COLLECTED DATA =
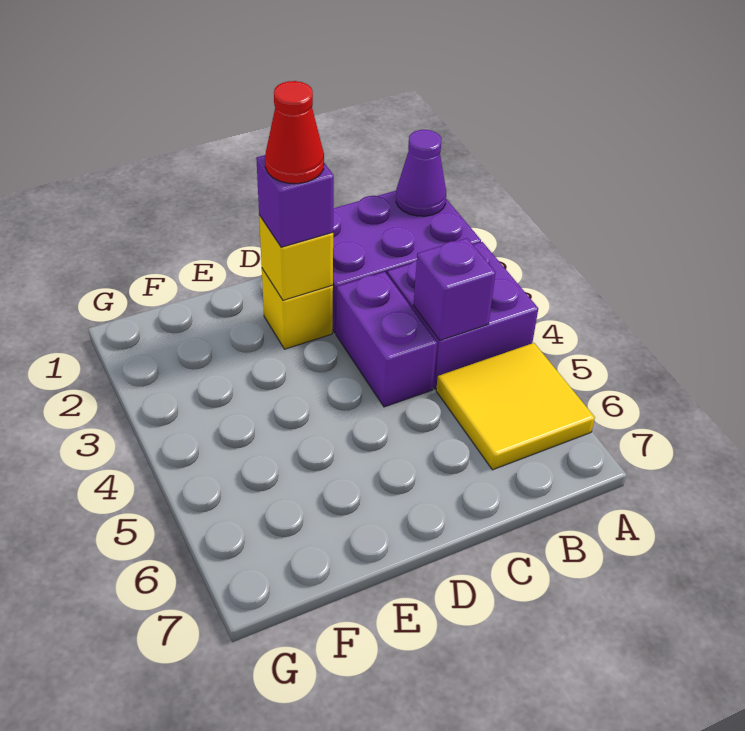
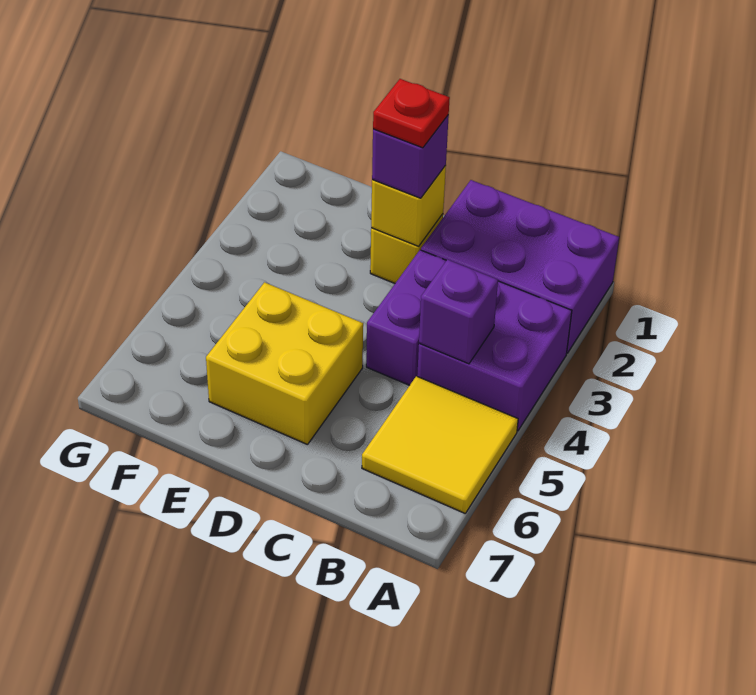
purple cone A1 level 2 -> none
red cone D2 level 4 -> red plate D2 level 4
none -> yellow brick D5:E6 level 1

PROBLEM STATEMENT =
Where a line of the listing holds "cone", show that line.

WRITTEN RESPONSE =
purple cone A1 level 2 -> none
red cone D2 level 4 -> red plate D2 level 4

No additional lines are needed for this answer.